# Collected data
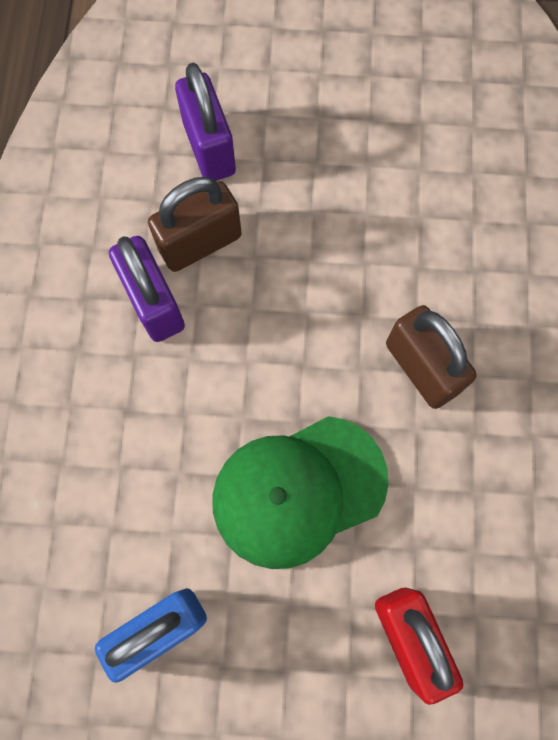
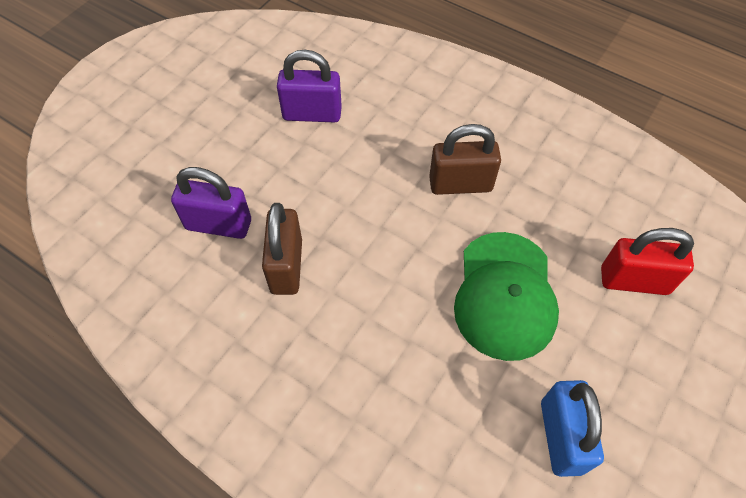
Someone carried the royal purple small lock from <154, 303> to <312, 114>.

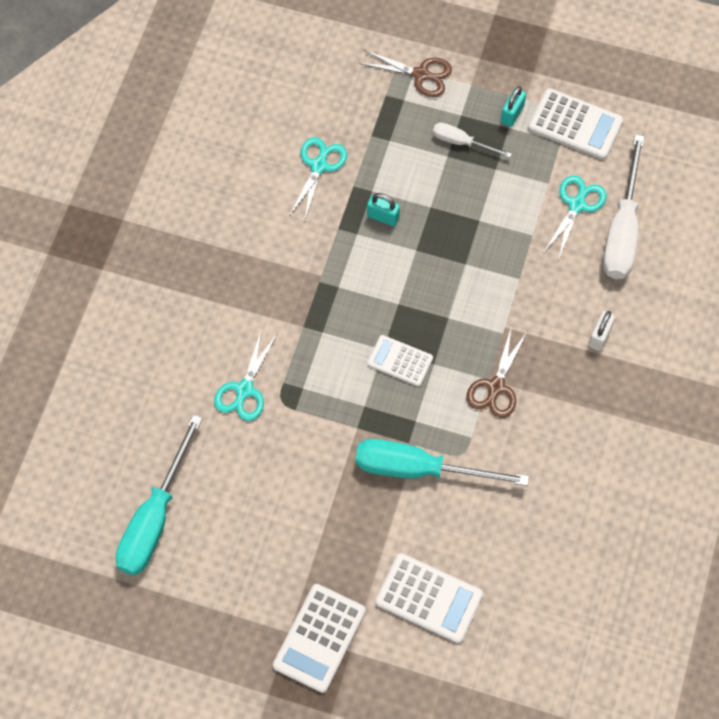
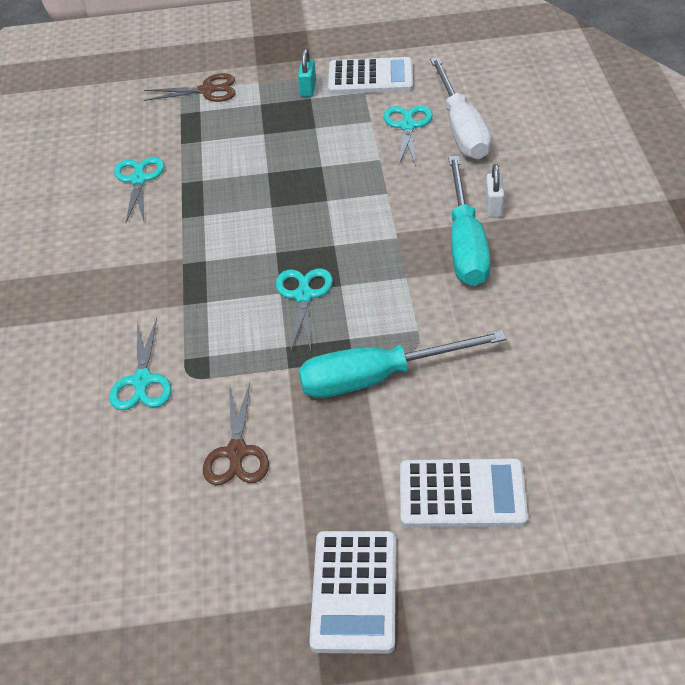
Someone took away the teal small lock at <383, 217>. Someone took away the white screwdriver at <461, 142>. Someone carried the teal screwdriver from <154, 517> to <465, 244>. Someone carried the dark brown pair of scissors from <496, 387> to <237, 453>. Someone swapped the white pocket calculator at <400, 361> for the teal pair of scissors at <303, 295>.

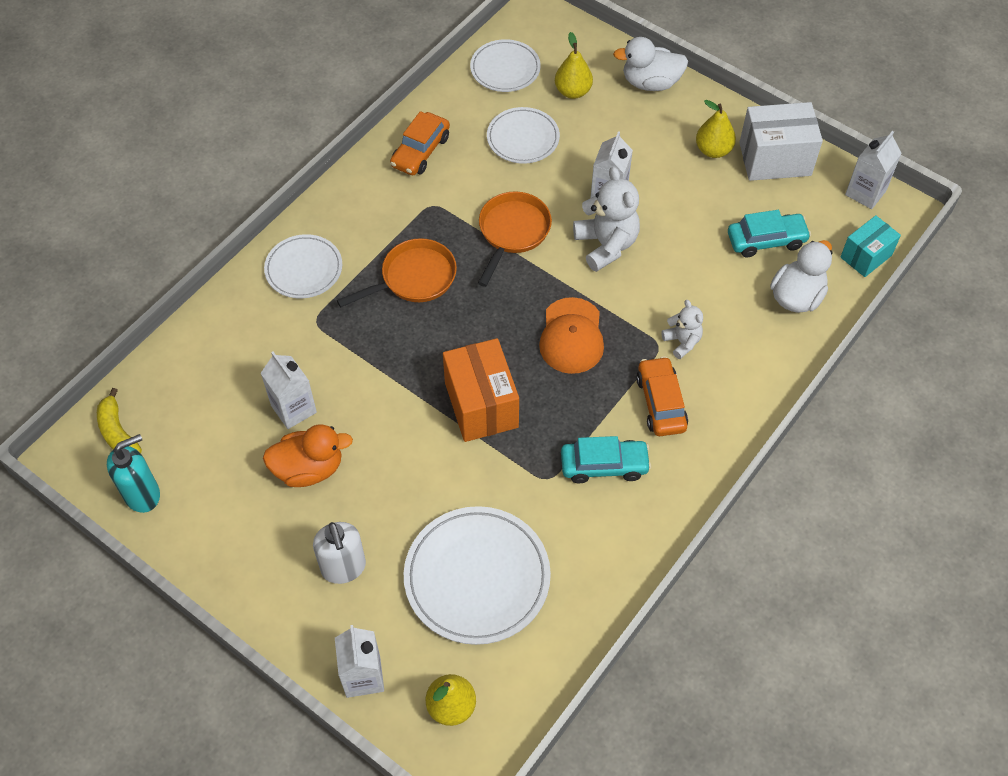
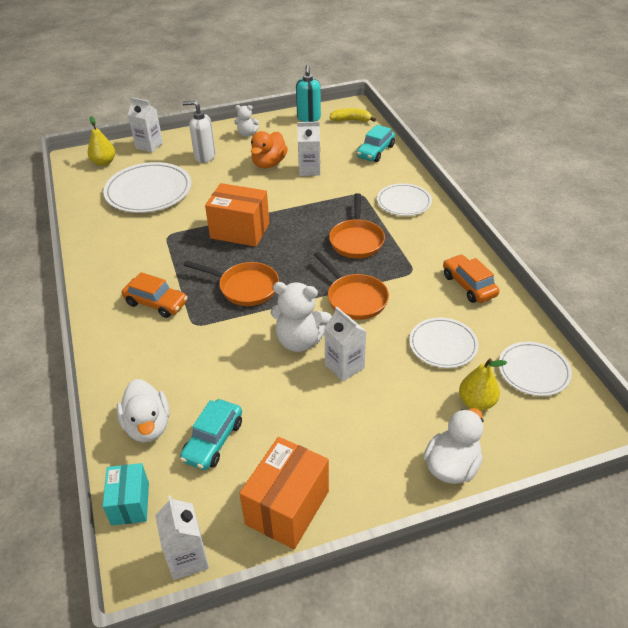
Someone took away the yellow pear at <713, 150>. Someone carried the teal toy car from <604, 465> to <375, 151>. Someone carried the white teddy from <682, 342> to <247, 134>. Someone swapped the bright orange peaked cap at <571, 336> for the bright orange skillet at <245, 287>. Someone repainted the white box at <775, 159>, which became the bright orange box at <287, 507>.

# Description of the task
Each line above holding the string "lock" counts once; please report the total and nothing more.

# Completed exercise
2